• **DATASET SECTION**:
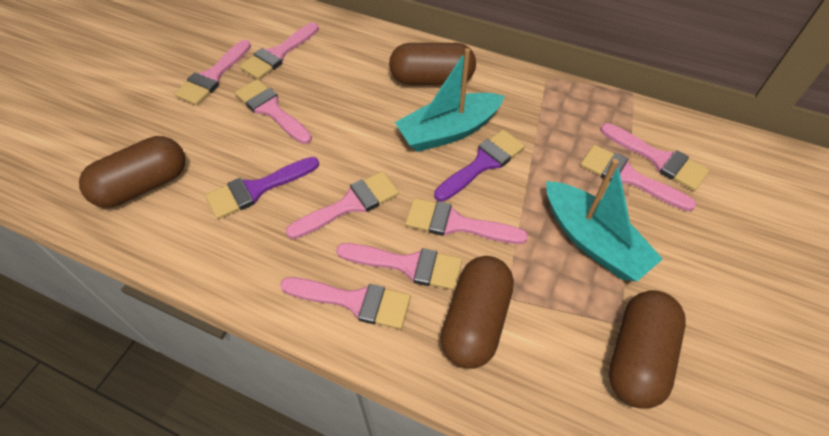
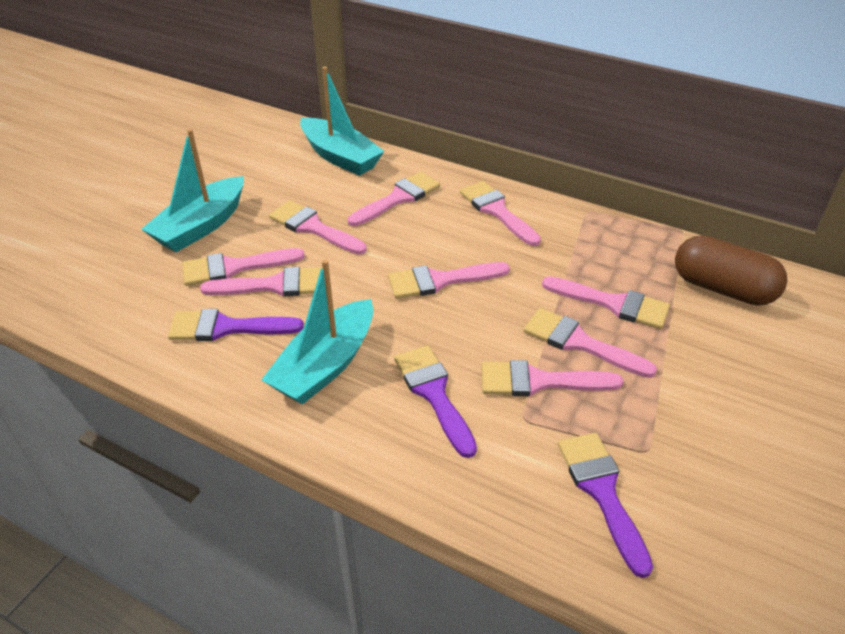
brown capsule: 4 -> 1
purple brush: 2 -> 3
turquoise boat: 2 -> 3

• **WHAT IS BEING ASKED**:
What is needed is the listing above, repeated verbatim, without its images.

• **ANSWER SPACE**:
brown capsule: 4 -> 1
purple brush: 2 -> 3
turquoise boat: 2 -> 3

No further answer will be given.